Exercise goal:
Rewrite the items from the line containing "Find the location of a particular element. vacant" through the line containing "edge is located at coordinates (506, 89)." as a numbered list, leaving out blank lines.

Information:
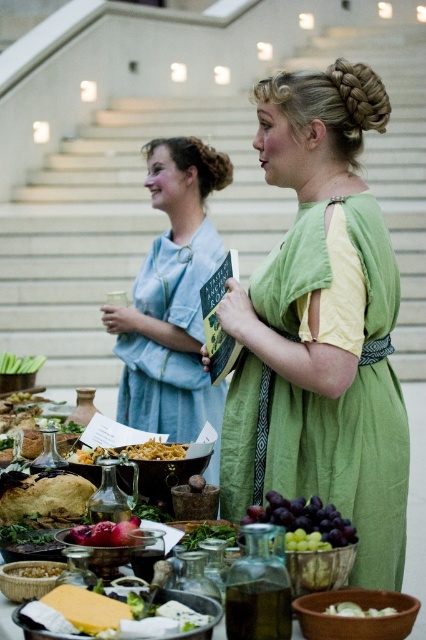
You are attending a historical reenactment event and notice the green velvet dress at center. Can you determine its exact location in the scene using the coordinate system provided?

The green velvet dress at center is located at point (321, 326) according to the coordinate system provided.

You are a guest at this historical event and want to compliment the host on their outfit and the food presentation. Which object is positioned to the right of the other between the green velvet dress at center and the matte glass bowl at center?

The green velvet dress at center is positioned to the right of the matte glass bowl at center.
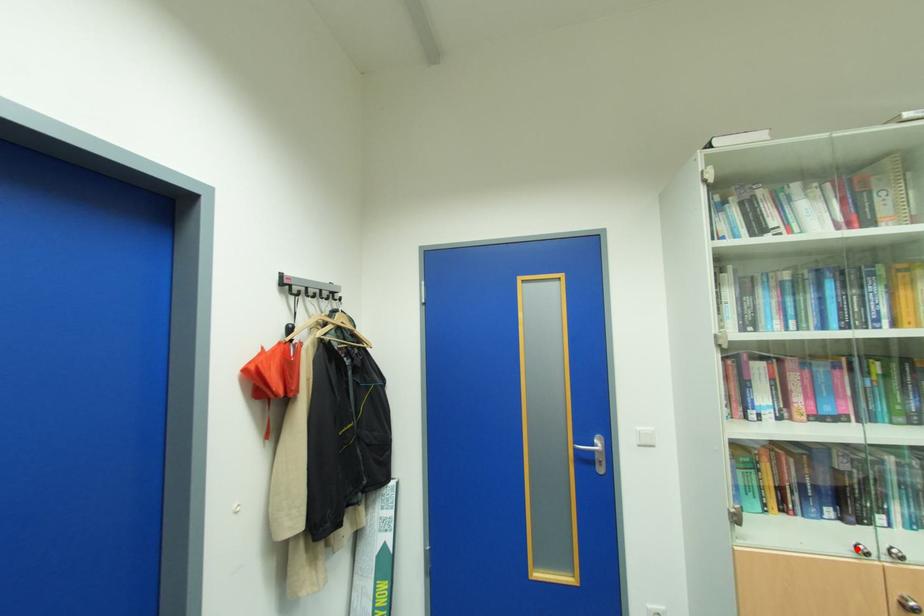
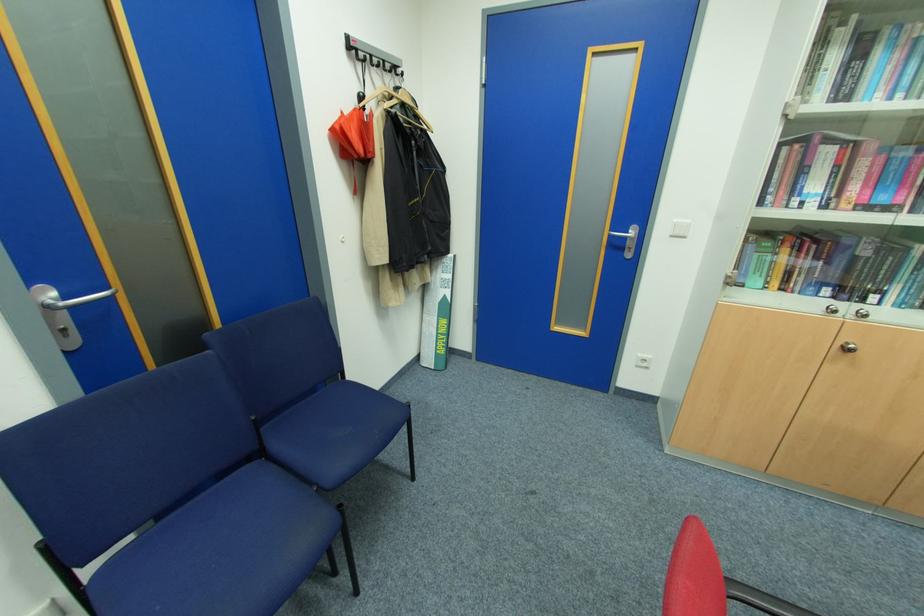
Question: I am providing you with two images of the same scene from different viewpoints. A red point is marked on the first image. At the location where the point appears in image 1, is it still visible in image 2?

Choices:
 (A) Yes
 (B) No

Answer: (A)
==
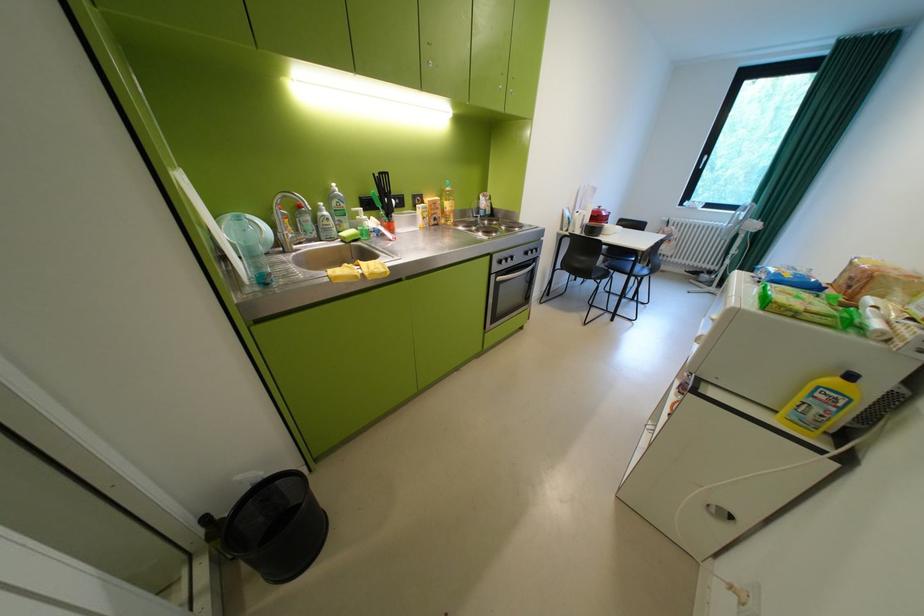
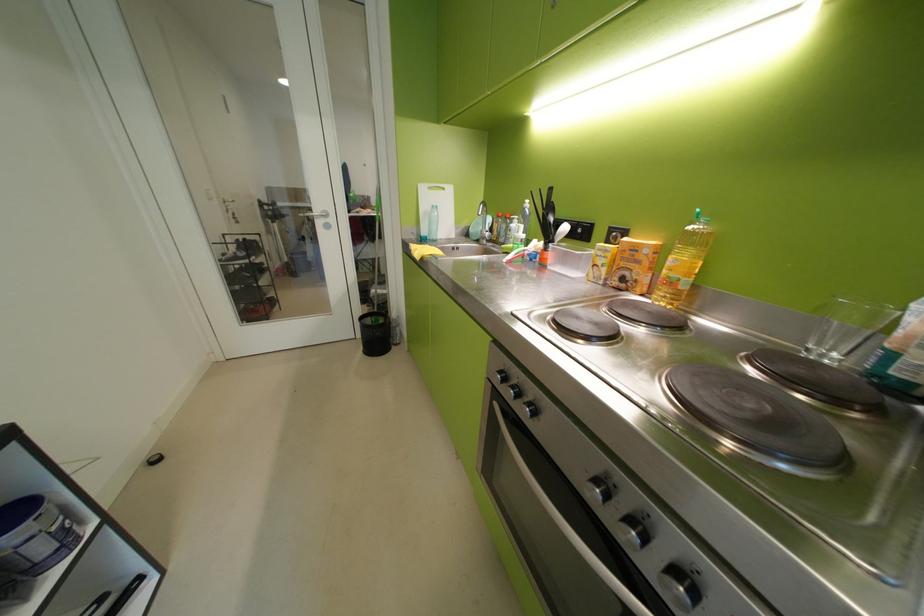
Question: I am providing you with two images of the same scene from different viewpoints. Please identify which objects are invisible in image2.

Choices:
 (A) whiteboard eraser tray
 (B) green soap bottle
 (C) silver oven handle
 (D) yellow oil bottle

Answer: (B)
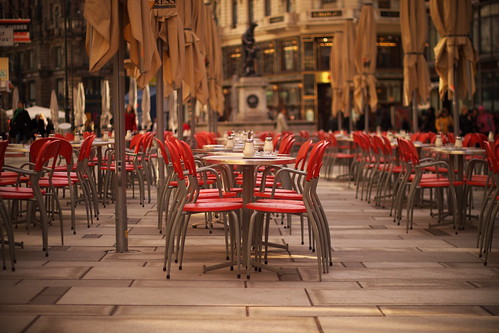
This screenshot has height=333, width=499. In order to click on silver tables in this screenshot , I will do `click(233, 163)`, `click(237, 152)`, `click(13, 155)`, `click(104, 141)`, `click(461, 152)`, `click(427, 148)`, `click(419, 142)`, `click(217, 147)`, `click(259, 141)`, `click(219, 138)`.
...
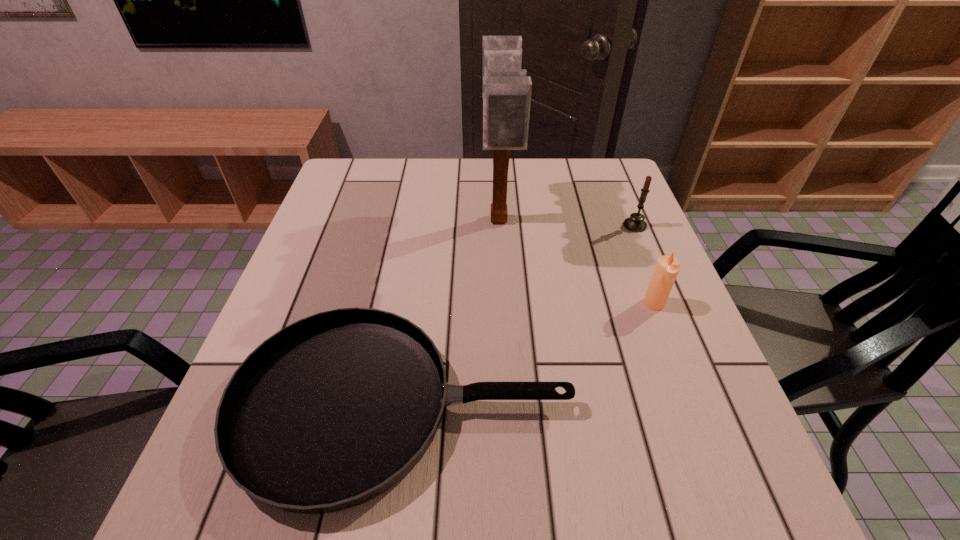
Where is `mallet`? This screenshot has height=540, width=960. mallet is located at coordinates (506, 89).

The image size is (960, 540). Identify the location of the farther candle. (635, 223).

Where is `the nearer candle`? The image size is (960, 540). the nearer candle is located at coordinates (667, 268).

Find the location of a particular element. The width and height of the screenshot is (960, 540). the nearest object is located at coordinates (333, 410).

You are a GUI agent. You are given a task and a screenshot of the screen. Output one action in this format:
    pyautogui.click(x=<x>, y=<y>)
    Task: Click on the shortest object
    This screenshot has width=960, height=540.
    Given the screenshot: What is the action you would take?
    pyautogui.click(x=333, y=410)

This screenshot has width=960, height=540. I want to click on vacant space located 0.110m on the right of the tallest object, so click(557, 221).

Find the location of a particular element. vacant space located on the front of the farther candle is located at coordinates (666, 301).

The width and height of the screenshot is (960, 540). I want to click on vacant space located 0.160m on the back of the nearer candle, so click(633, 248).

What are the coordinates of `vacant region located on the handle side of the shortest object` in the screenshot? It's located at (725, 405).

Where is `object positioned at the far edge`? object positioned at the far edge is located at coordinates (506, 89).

Exercise answer:
1. Find the location of a particular element. vacant space located on the front of the farther candle is located at coordinates (666, 301).
2. The width and height of the screenshot is (960, 540). I want to click on vacant space located 0.160m on the back of the nearer candle, so click(633, 248).
3. What are the coordinates of `vacant region located on the handle side of the shortest object` in the screenshot? It's located at (725, 405).
4. Where is `object positioned at the far edge`? object positioned at the far edge is located at coordinates (506, 89).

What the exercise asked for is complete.